## PROBLEM TO WORK ON
Could you output the listing that follows exactly, without its images?

## DATASET EXCERPT

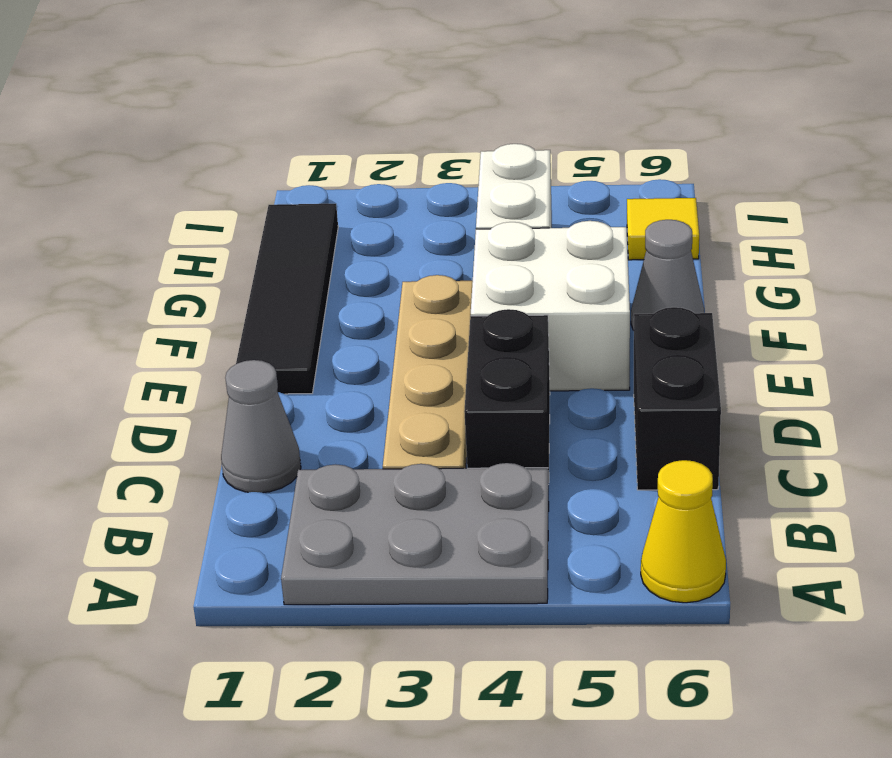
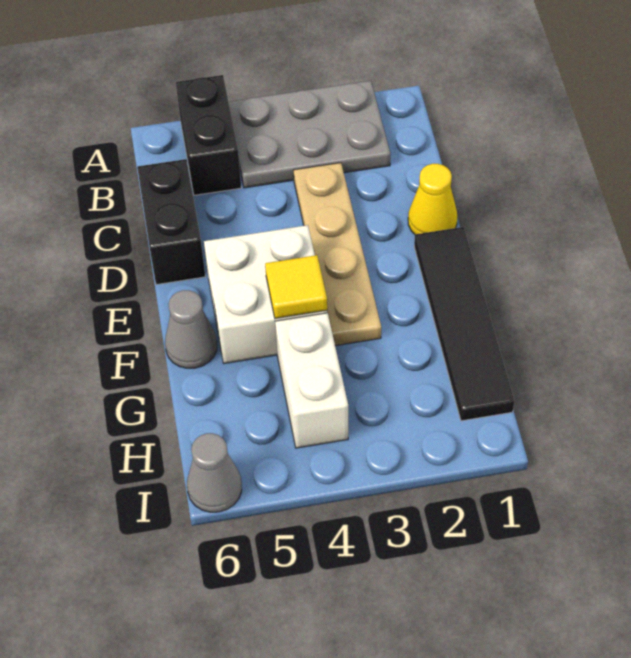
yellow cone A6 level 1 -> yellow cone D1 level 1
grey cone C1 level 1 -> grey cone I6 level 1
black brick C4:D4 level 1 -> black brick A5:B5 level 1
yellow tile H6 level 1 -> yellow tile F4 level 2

## TASK RESPONSE
yellow cone A6 level 1 -> yellow cone D1 level 1
grey cone C1 level 1 -> grey cone I6 level 1
black brick C4:D4 level 1 -> black brick A5:B5 level 1
yellow tile H6 level 1 -> yellow tile F4 level 2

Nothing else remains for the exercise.